What to do
Show every line of the data that contains the string "removed".

Records from a data collection:
+++
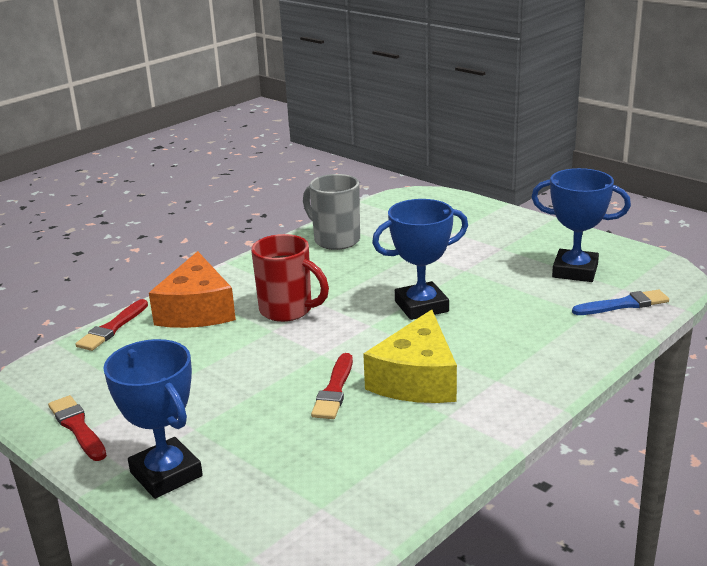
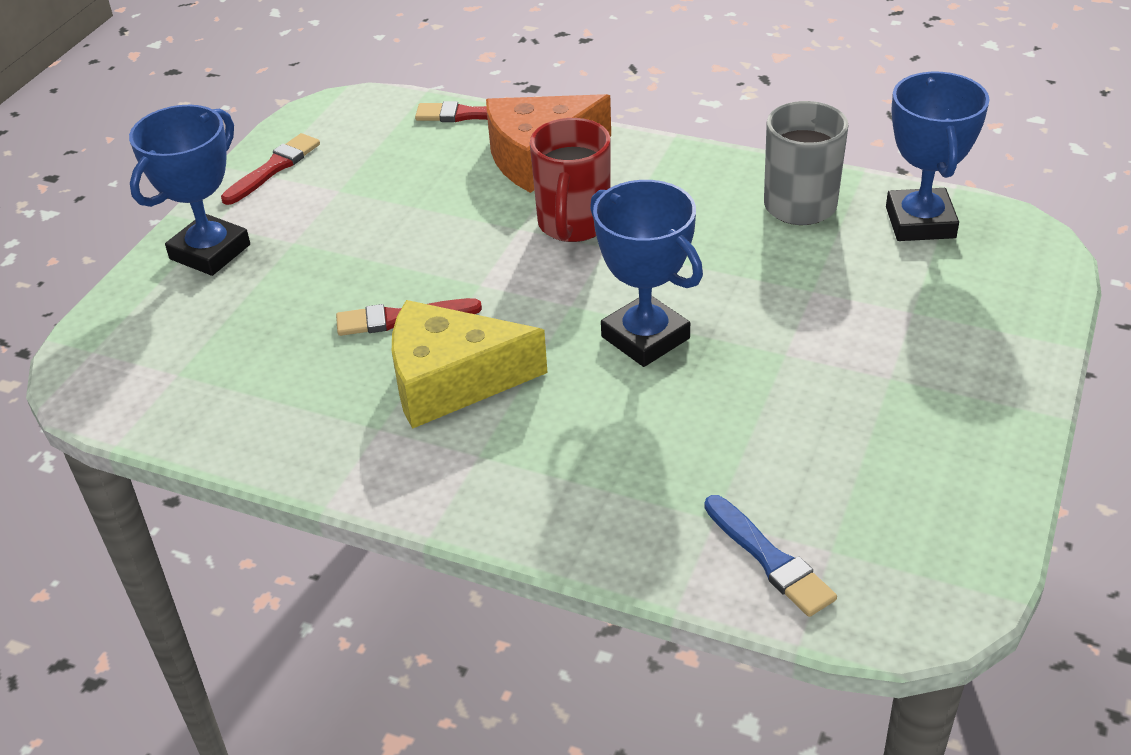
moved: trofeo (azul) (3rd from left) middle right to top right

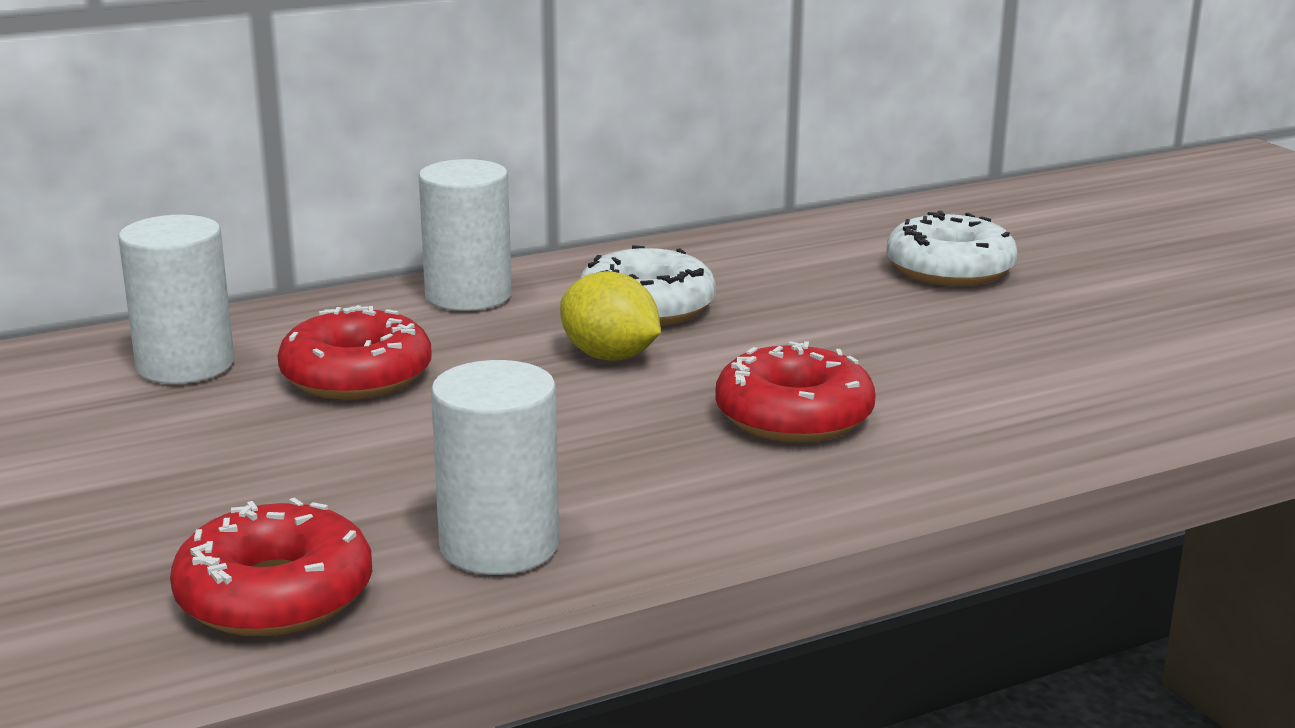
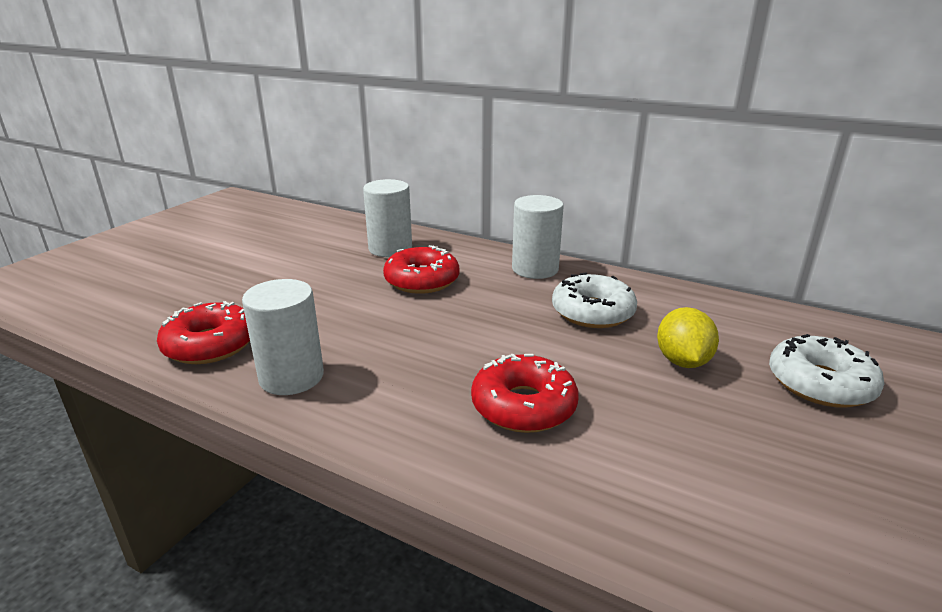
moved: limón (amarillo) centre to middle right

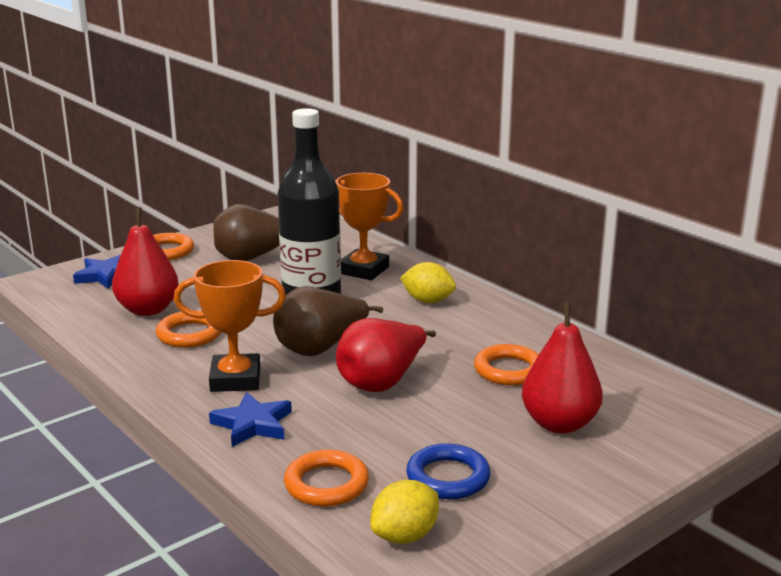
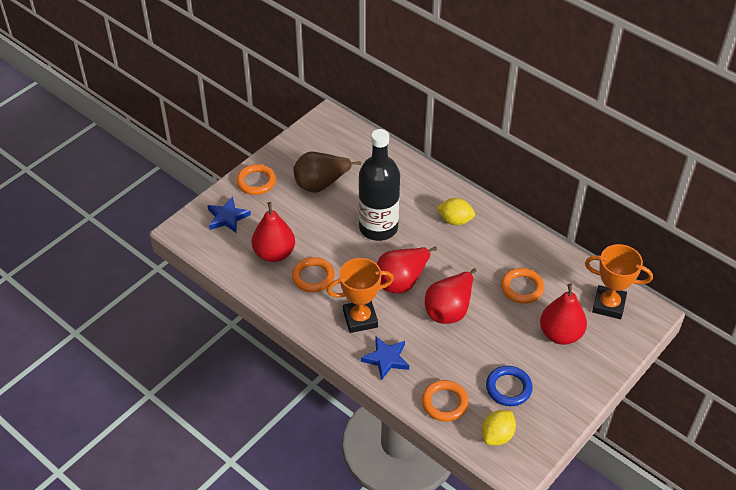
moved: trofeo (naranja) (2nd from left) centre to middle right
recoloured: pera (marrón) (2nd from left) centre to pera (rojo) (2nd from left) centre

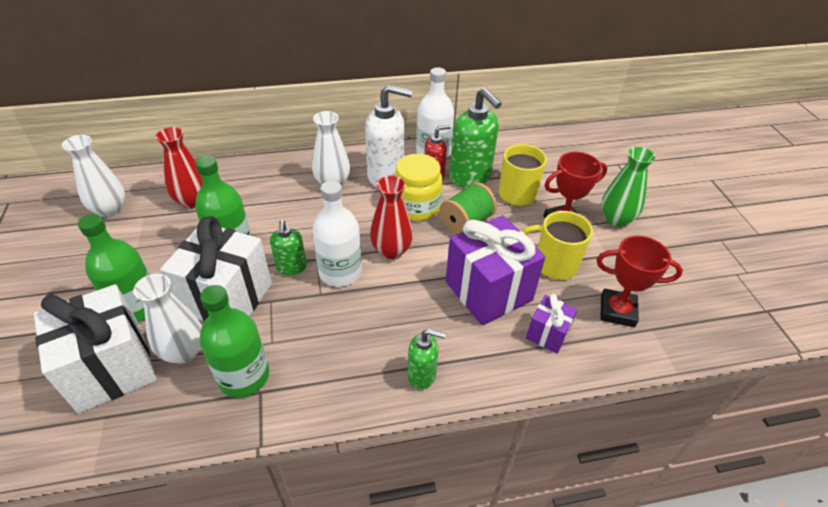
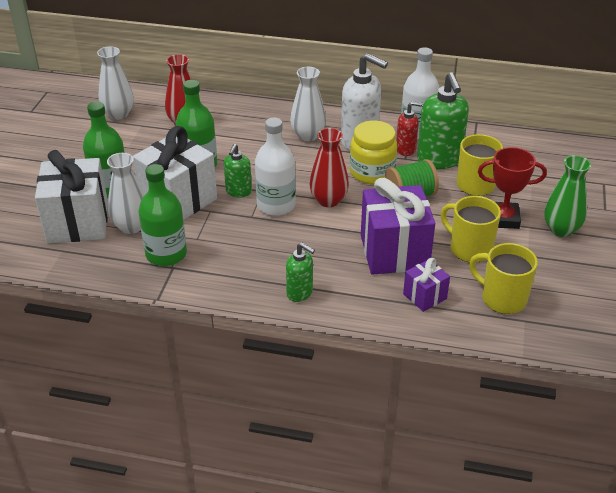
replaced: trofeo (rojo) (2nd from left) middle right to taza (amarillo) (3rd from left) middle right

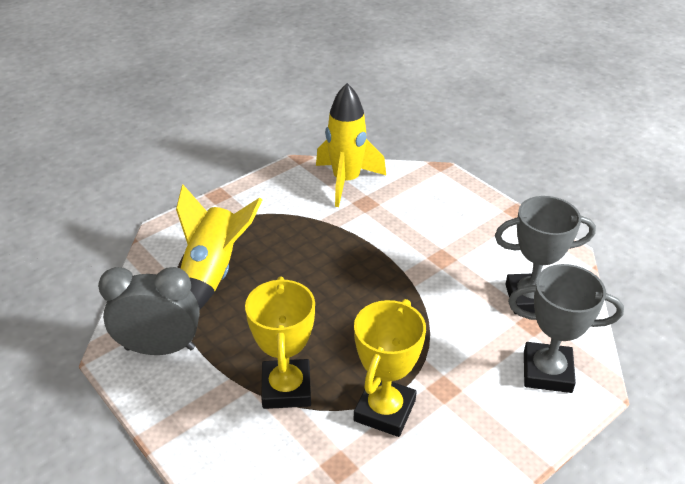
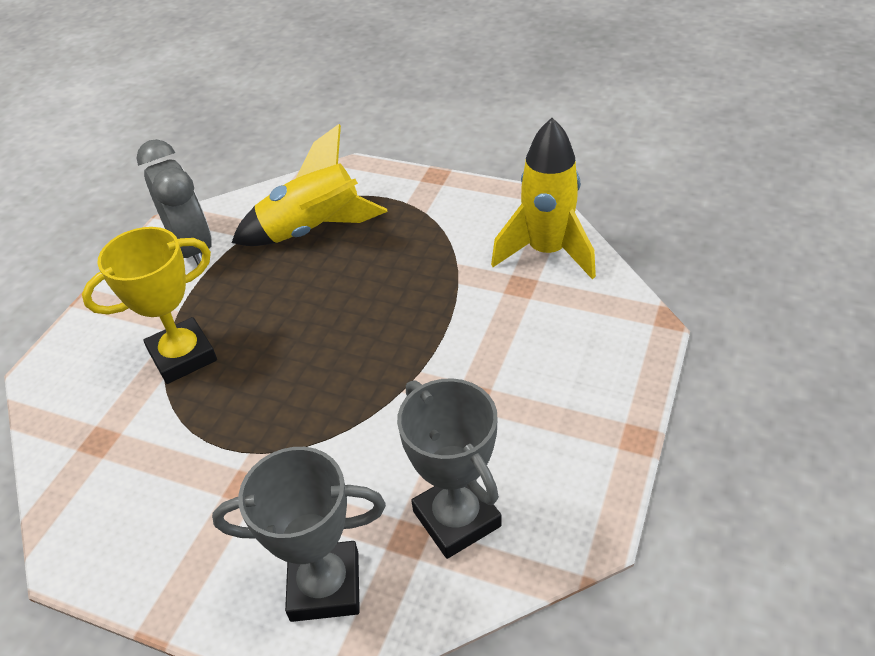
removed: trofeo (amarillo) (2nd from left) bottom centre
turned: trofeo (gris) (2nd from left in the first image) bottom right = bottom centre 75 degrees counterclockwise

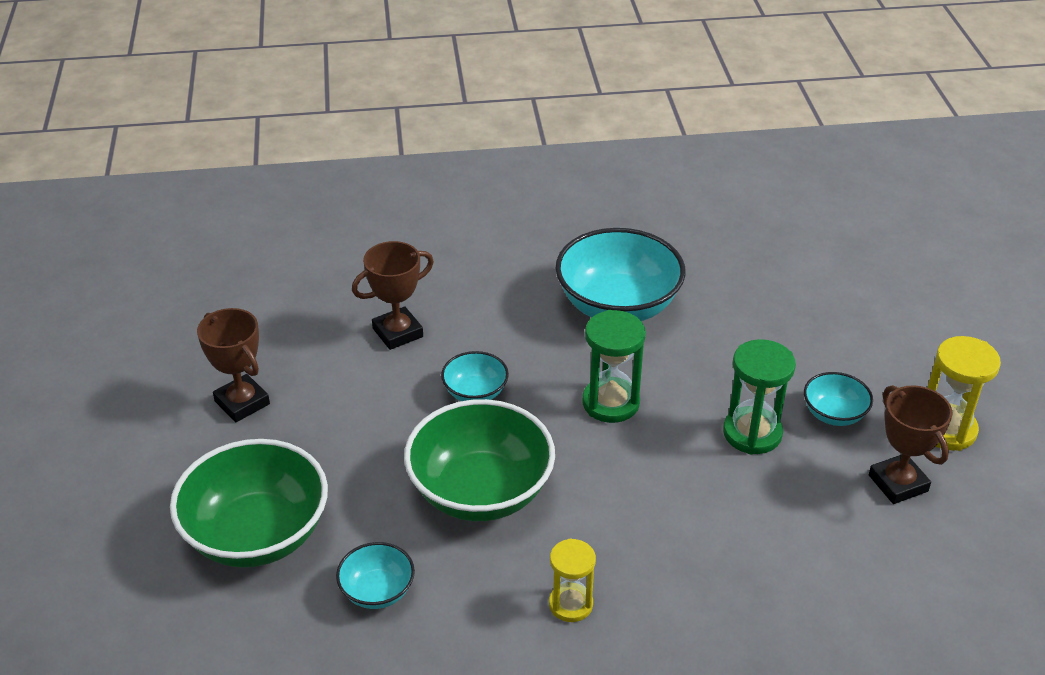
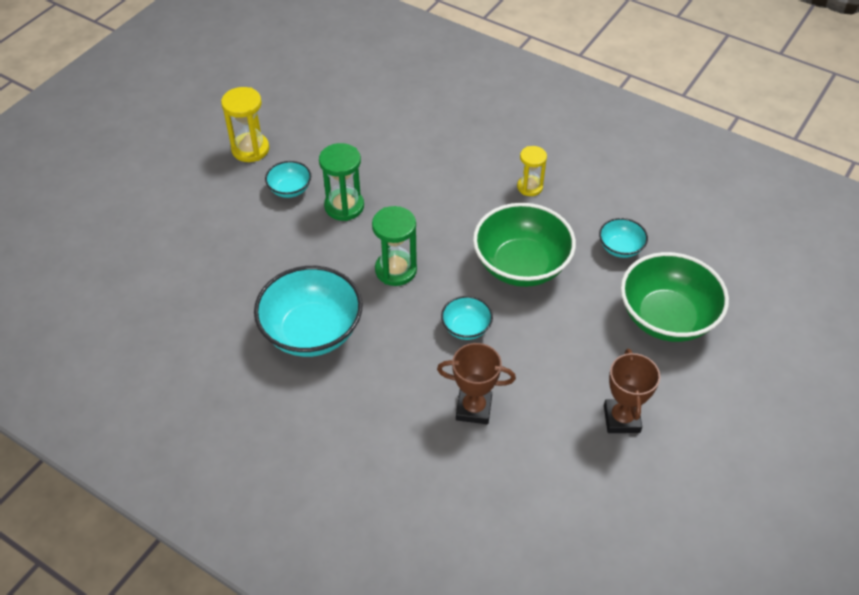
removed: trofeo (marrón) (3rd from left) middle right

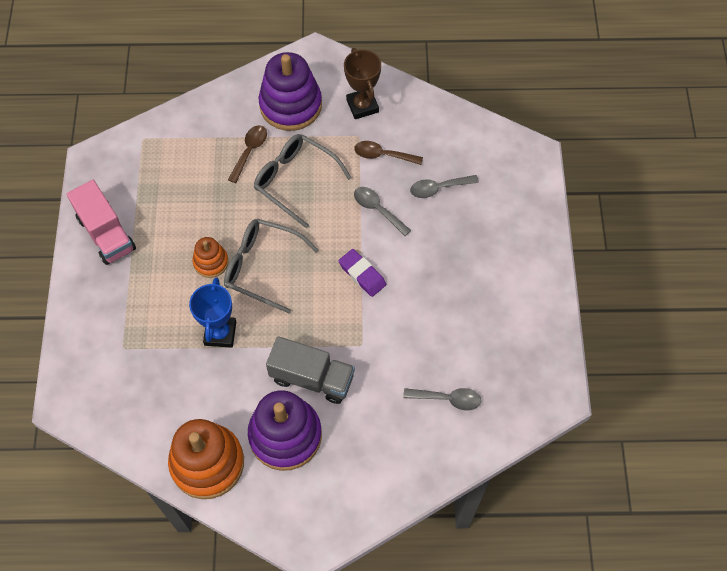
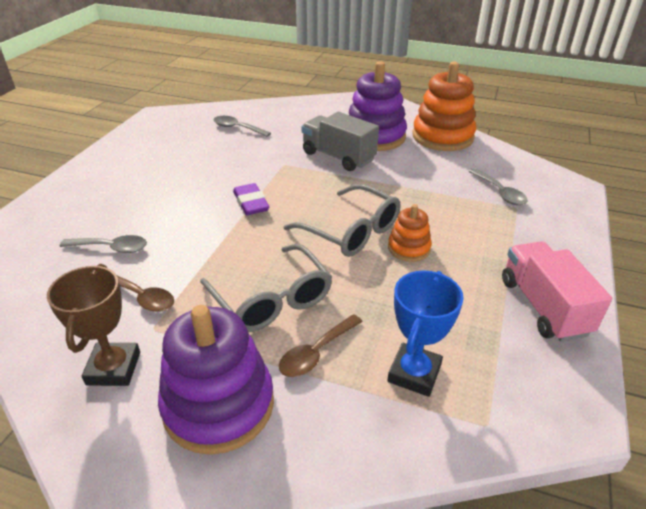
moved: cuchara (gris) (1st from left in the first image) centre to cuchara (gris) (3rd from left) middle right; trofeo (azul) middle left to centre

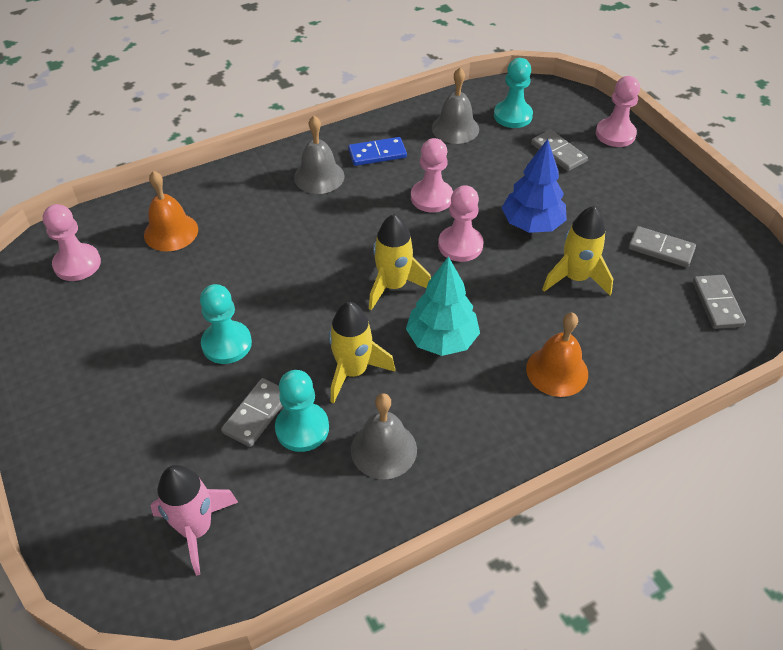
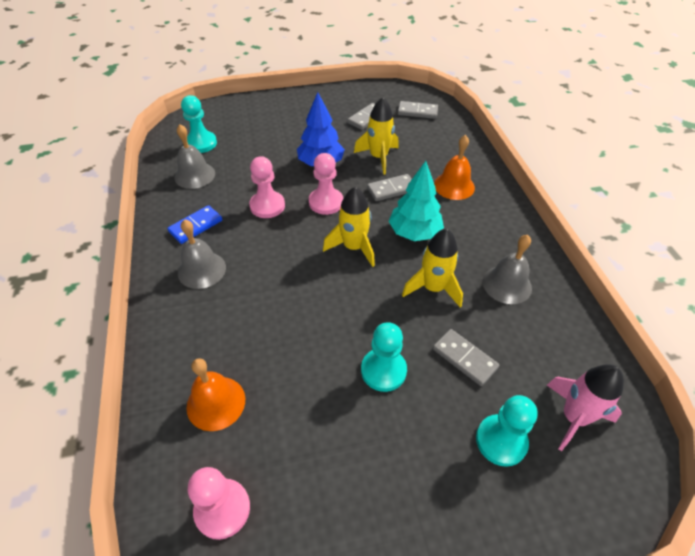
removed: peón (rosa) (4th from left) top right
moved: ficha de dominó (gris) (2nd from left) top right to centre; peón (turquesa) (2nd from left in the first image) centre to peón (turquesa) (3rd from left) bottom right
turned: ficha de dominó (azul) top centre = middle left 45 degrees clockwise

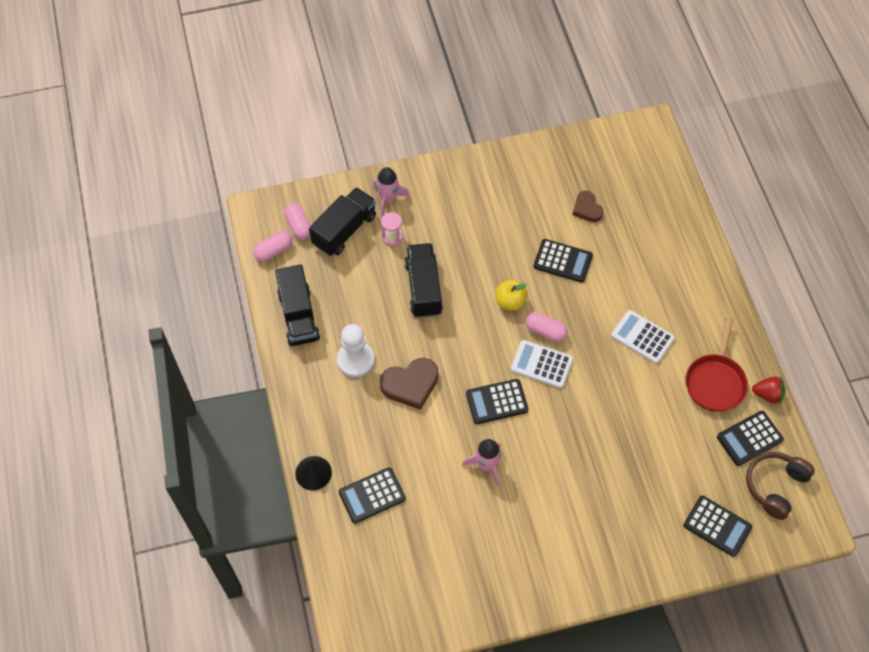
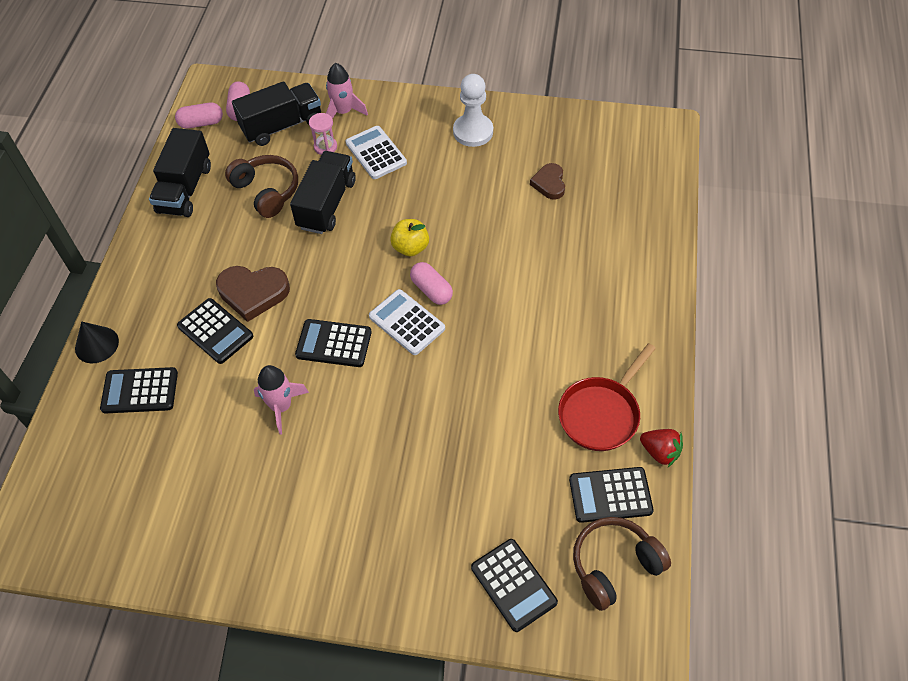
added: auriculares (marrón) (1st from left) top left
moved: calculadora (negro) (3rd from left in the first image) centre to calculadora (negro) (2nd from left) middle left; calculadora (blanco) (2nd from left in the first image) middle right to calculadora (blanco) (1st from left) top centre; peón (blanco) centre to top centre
+++
Answer for this exercise
removed: trofeo (amarillo) (2nd from left) bottom centre
removed: trofeo (marrón) (3rd from left) middle right
removed: peón (rosa) (4th from left) top right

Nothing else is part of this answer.